**EXERCISE DESCRIPTION:** Extract every one of the records below and reproduce each line word for word.

**STORED ROWS:**
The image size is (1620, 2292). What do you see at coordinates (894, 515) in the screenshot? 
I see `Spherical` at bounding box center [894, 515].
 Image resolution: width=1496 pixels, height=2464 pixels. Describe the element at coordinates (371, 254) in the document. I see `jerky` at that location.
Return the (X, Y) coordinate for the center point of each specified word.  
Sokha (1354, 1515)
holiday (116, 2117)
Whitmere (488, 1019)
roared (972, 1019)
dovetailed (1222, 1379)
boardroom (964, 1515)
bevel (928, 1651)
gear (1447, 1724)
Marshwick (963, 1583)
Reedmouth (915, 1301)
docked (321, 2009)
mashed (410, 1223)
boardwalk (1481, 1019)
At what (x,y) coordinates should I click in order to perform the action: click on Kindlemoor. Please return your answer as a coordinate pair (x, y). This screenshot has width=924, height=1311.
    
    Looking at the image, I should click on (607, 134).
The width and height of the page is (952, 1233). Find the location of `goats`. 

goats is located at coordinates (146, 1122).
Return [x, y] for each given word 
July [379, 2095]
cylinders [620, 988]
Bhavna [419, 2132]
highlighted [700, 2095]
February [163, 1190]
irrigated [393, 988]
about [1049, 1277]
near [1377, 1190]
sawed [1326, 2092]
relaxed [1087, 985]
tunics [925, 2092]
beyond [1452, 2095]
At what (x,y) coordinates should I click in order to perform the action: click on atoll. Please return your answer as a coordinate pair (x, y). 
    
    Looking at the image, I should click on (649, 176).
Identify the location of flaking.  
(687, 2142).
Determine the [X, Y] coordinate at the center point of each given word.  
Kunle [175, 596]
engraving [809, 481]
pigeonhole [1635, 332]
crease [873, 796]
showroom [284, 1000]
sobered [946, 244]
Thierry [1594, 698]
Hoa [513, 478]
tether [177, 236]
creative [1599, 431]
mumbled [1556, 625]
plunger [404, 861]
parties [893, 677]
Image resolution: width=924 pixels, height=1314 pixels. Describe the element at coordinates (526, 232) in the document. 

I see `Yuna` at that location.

**WORKED ANSWER:**
The image size is (1620, 2292). What do you see at coordinates (894, 515) in the screenshot? 
I see `Spherical` at bounding box center [894, 515].
 Image resolution: width=1496 pixels, height=2464 pixels. Describe the element at coordinates (371, 254) in the document. I see `jerky` at that location.
Return the (X, Y) coordinate for the center point of each specified word.  
Sokha (1354, 1515)
holiday (116, 2117)
Whitmere (488, 1019)
roared (972, 1019)
dovetailed (1222, 1379)
boardroom (964, 1515)
bevel (928, 1651)
gear (1447, 1724)
Marshwick (963, 1583)
Reedmouth (915, 1301)
docked (321, 2009)
mashed (410, 1223)
boardwalk (1481, 1019)
At what (x,y) coordinates should I click in order to perform the action: click on Kindlemoor. Please return your answer as a coordinate pair (x, y). This screenshot has width=924, height=1311.
    
    Looking at the image, I should click on (607, 134).
The width and height of the page is (952, 1233). Find the location of `goats`. 

goats is located at coordinates (146, 1122).
Return [x, y] for each given word 
July [379, 2095]
cylinders [620, 988]
Bhavna [419, 2132]
highlighted [700, 2095]
February [163, 1190]
irrigated [393, 988]
about [1049, 1277]
near [1377, 1190]
sawed [1326, 2092]
relaxed [1087, 985]
tunics [925, 2092]
beyond [1452, 2095]
At what (x,y) coordinates should I click in order to perform the action: click on atoll. Please return your answer as a coordinate pair (x, y). 
    
    Looking at the image, I should click on (649, 176).
Identify the location of flaking.  
(687, 2142).
Determine the [X, Y] coordinate at the center point of each given word.  
Kunle [175, 596]
engraving [809, 481]
pigeonhole [1635, 332]
crease [873, 796]
showroom [284, 1000]
sobered [946, 244]
Thierry [1594, 698]
Hoa [513, 478]
tether [177, 236]
creative [1599, 431]
mumbled [1556, 625]
plunger [404, 861]
parties [893, 677]
Image resolution: width=924 pixels, height=1314 pixels. Describe the element at coordinates (526, 232) in the document. 

I see `Yuna` at that location.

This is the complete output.